• _HOW TO COMPLETE THIS TASK_: For the material that follows, return exactly the lines from the one with "BT pin RXD: RX -> A3" through the one with "RGB1: KY-016 -> SMD5050", both ends included.
________________________
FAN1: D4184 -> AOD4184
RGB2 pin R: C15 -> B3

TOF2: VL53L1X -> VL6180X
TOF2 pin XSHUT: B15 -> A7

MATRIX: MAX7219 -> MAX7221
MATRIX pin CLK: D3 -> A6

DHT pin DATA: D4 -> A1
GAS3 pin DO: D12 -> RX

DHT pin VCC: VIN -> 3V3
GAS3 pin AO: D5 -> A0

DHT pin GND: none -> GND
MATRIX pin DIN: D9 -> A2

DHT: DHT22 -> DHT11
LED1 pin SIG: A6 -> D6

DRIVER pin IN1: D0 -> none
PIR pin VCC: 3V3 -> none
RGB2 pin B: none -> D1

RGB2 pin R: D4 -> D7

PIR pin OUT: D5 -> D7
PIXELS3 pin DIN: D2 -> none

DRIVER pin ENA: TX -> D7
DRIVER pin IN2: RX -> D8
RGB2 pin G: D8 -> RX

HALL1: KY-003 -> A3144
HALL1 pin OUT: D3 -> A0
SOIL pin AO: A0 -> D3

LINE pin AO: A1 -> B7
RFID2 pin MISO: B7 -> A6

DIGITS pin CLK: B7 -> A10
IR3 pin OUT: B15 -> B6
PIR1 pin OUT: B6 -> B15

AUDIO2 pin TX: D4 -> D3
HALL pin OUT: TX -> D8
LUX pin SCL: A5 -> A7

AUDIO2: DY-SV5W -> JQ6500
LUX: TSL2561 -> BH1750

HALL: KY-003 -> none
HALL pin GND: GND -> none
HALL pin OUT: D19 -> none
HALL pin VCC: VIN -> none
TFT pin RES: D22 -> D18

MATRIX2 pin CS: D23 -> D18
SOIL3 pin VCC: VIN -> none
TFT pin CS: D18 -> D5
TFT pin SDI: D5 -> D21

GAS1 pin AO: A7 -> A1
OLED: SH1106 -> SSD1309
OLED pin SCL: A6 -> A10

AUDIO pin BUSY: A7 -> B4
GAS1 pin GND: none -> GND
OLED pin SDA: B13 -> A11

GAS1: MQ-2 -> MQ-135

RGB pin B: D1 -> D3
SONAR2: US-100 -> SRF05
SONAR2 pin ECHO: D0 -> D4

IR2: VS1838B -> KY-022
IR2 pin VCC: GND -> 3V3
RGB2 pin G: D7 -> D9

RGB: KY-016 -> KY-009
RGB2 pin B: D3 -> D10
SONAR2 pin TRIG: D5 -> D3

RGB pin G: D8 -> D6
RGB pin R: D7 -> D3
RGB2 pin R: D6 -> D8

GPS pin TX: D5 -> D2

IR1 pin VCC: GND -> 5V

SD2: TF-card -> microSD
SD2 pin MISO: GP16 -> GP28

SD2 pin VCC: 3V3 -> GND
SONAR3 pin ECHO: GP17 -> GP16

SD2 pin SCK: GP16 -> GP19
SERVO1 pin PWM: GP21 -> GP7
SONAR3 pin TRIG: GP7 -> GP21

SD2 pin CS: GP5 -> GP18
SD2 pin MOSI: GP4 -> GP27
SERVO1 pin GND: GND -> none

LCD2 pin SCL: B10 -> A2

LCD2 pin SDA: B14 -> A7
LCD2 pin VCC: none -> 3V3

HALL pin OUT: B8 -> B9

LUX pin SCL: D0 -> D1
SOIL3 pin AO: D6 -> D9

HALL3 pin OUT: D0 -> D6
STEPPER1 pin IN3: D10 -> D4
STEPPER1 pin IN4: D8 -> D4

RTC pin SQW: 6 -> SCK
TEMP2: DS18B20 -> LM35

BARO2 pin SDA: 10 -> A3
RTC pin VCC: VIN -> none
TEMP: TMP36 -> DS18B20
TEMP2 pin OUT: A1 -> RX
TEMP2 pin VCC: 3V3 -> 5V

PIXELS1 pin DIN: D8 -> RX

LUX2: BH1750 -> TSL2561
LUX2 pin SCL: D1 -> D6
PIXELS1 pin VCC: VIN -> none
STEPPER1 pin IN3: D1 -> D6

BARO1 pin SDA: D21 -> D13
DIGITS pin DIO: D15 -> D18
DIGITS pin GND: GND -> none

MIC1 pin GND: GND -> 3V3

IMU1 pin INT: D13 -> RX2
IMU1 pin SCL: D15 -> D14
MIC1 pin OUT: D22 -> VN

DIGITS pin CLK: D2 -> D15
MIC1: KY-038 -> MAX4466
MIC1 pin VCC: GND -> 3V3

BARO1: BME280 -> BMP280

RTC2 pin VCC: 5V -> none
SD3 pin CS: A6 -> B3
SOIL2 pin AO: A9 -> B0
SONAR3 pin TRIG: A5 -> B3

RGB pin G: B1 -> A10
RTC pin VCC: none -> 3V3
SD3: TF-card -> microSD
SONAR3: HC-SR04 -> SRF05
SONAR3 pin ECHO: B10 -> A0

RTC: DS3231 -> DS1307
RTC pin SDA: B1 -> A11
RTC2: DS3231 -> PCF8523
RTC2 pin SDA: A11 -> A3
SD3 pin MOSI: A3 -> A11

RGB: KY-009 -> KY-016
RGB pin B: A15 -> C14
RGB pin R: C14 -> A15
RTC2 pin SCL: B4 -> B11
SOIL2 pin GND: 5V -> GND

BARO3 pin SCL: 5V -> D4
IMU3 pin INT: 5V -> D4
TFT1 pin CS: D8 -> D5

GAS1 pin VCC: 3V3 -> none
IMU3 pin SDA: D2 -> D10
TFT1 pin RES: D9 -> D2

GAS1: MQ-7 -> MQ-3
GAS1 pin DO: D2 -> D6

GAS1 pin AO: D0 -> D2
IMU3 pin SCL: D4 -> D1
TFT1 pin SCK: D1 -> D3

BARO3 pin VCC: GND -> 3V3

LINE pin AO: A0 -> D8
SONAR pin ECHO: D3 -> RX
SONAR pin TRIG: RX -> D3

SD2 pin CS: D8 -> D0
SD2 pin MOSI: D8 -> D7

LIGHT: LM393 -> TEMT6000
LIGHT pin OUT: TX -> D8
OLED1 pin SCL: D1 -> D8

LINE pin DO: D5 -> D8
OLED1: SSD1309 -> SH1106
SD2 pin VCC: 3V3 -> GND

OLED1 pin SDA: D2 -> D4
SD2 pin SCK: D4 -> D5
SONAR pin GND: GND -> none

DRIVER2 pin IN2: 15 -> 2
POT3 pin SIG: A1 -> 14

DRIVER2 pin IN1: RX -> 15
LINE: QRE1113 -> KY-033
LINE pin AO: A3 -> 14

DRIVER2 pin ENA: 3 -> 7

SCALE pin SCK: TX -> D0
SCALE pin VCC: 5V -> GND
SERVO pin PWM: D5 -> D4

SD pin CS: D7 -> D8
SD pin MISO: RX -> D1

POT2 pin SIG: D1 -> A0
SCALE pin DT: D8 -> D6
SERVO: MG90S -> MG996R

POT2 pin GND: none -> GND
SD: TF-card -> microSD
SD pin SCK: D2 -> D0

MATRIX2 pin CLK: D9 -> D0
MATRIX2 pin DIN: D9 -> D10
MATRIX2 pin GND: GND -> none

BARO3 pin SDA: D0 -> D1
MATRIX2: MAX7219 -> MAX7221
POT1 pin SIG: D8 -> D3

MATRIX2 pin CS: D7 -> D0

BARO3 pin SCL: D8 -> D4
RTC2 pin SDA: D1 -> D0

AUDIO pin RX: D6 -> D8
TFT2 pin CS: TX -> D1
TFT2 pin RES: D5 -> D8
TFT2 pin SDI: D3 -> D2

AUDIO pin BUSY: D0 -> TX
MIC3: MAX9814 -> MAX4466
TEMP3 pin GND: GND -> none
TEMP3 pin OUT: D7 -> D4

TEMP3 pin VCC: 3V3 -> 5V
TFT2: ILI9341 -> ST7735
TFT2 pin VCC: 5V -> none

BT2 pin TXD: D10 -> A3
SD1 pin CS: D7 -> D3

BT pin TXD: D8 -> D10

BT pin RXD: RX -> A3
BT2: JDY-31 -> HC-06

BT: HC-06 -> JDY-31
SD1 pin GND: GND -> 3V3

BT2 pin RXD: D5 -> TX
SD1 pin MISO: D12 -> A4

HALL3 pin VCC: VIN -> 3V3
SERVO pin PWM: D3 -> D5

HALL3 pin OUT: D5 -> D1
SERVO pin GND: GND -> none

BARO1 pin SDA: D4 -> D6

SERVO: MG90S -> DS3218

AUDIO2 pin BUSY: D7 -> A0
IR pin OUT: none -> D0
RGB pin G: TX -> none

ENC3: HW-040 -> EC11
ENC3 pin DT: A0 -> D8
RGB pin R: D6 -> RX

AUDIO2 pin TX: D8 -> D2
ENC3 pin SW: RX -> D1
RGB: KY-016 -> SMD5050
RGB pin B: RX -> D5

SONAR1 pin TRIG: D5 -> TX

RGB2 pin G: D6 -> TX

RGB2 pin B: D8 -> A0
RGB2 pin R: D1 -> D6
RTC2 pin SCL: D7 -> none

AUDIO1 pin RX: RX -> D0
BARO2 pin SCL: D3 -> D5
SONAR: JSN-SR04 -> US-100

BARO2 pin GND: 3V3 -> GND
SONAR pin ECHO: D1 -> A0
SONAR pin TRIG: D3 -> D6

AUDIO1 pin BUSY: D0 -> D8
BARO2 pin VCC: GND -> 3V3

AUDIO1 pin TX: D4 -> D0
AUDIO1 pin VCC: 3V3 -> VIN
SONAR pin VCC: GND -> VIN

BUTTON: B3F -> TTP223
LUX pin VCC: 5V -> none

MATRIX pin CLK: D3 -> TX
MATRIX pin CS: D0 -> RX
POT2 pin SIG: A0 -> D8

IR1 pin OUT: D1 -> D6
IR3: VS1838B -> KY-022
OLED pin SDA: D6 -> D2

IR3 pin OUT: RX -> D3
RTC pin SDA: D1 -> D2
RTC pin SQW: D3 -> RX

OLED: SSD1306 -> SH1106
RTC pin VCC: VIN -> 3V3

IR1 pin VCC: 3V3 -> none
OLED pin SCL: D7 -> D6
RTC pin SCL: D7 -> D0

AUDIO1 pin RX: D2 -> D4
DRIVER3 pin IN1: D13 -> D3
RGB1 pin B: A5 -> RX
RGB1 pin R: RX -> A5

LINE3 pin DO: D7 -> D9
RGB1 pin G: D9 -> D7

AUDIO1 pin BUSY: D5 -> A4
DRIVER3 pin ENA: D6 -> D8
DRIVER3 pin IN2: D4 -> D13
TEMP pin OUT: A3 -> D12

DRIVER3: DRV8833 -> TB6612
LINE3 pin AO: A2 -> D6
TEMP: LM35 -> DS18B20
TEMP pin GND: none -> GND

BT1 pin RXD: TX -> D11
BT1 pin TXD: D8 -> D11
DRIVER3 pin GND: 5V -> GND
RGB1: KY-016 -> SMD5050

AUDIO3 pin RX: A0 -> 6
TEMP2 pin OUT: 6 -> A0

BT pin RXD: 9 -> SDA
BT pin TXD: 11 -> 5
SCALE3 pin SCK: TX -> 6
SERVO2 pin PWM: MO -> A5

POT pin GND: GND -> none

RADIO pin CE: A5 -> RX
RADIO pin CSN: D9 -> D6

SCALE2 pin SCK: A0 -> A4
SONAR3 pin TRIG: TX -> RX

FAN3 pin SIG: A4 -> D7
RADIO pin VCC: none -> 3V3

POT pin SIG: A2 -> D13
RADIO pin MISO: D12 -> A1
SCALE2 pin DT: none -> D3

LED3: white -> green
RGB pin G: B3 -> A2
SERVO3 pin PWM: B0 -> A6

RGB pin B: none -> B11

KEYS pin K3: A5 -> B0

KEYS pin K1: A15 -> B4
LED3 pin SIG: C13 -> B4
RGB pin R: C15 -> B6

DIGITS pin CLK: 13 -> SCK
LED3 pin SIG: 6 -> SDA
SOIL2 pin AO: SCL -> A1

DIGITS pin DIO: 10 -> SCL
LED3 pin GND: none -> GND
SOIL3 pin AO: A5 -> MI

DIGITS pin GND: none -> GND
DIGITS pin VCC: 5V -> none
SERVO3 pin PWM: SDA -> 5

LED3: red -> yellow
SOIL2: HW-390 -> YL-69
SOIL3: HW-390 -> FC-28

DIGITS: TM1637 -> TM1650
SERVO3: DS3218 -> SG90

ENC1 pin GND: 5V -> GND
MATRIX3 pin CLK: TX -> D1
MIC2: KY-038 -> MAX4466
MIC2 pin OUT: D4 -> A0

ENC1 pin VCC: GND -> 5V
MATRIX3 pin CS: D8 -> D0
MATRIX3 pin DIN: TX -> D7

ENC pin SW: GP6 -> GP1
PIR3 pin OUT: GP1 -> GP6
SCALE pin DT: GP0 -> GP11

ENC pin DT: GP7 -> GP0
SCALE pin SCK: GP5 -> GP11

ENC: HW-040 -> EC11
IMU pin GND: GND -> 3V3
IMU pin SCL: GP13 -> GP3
________________________
• _EXERCISE ANSWER_:
BT pin RXD: RX -> A3
BT2: JDY-31 -> HC-06

BT: HC-06 -> JDY-31
SD1 pin GND: GND -> 3V3

BT2 pin RXD: D5 -> TX
SD1 pin MISO: D12 -> A4

HALL3 pin VCC: VIN -> 3V3
SERVO pin PWM: D3 -> D5

HALL3 pin OUT: D5 -> D1
SERVO pin GND: GND -> none

BARO1 pin SDA: D4 -> D6

SERVO: MG90S -> DS3218

AUDIO2 pin BUSY: D7 -> A0
IR pin OUT: none -> D0
RGB pin G: TX -> none

ENC3: HW-040 -> EC11
ENC3 pin DT: A0 -> D8
RGB pin R: D6 -> RX

AUDIO2 pin TX: D8 -> D2
ENC3 pin SW: RX -> D1
RGB: KY-016 -> SMD5050
RGB pin B: RX -> D5

SONAR1 pin TRIG: D5 -> TX

RGB2 pin G: D6 -> TX

RGB2 pin B: D8 -> A0
RGB2 pin R: D1 -> D6
RTC2 pin SCL: D7 -> none

AUDIO1 pin RX: RX -> D0
BARO2 pin SCL: D3 -> D5
SONAR: JSN-SR04 -> US-100

BARO2 pin GND: 3V3 -> GND
SONAR pin ECHO: D1 -> A0
SONAR pin TRIG: D3 -> D6

AUDIO1 pin BUSY: D0 -> D8
BARO2 pin VCC: GND -> 3V3

AUDIO1 pin TX: D4 -> D0
AUDIO1 pin VCC: 3V3 -> VIN
SONAR pin VCC: GND -> VIN

BUTTON: B3F -> TTP223
LUX pin VCC: 5V -> none

MATRIX pin CLK: D3 -> TX
MATRIX pin CS: D0 -> RX
POT2 pin SIG: A0 -> D8

IR1 pin OUT: D1 -> D6
IR3: VS1838B -> KY-022
OLED pin SDA: D6 -> D2

IR3 pin OUT: RX -> D3
RTC pin SDA: D1 -> D2
RTC pin SQW: D3 -> RX

OLED: SSD1306 -> SH1106
RTC pin VCC: VIN -> 3V3

IR1 pin VCC: 3V3 -> none
OLED pin SCL: D7 -> D6
RTC pin SCL: D7 -> D0

AUDIO1 pin RX: D2 -> D4
DRIVER3 pin IN1: D13 -> D3
RGB1 pin B: A5 -> RX
RGB1 pin R: RX -> A5

LINE3 pin DO: D7 -> D9
RGB1 pin G: D9 -> D7

AUDIO1 pin BUSY: D5 -> A4
DRIVER3 pin ENA: D6 -> D8
DRIVER3 pin IN2: D4 -> D13
TEMP pin OUT: A3 -> D12

DRIVER3: DRV8833 -> TB6612
LINE3 pin AO: A2 -> D6
TEMP: LM35 -> DS18B20
TEMP pin GND: none -> GND

BT1 pin RXD: TX -> D11
BT1 pin TXD: D8 -> D11
DRIVER3 pin GND: 5V -> GND
RGB1: KY-016 -> SMD5050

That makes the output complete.